■ ABOUT THIS TASK ■
Write all entries out exactly, images excluded.
Top of STORED DATA
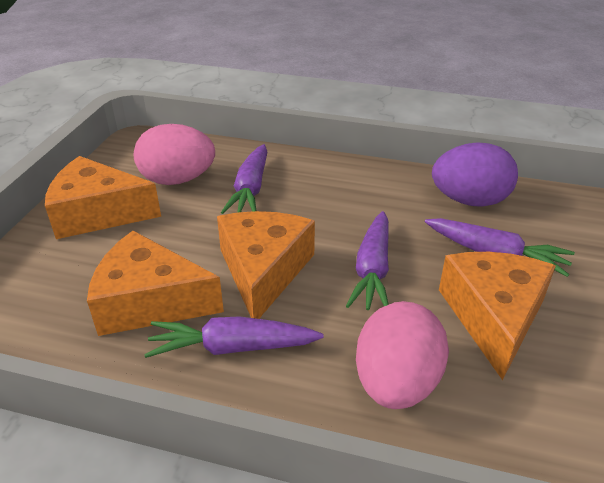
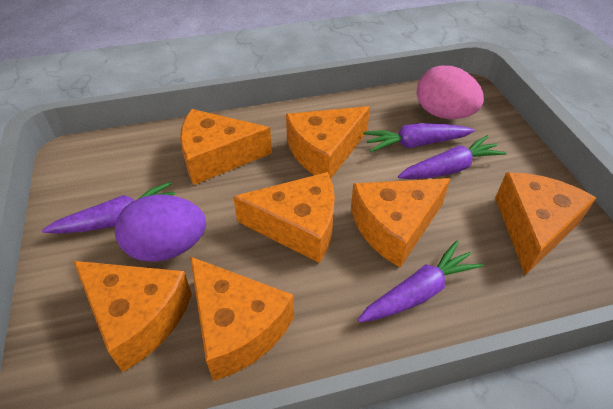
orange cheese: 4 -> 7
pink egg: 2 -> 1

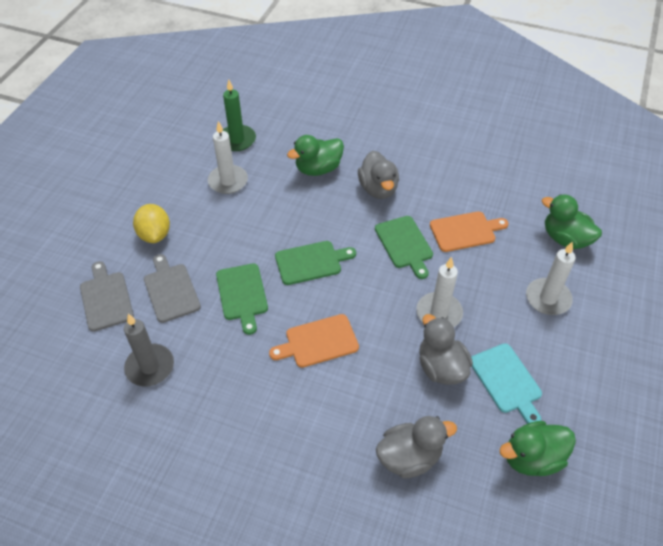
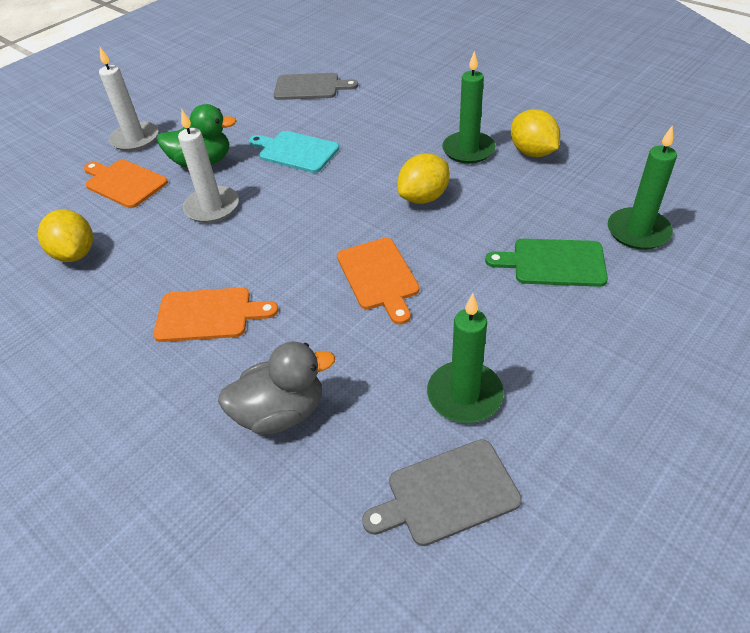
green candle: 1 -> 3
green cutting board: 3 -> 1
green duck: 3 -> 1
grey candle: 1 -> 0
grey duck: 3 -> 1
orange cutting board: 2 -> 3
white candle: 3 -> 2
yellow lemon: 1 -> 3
Bottom of STORED DATA
■ OUTPUT OF THE EXERCISE ■
orange cheese: 4 -> 7
pink egg: 2 -> 1

green candle: 1 -> 3
green cutting board: 3 -> 1
green duck: 3 -> 1
grey candle: 1 -> 0
grey duck: 3 -> 1
orange cutting board: 2 -> 3
white candle: 3 -> 2
yellow lemon: 1 -> 3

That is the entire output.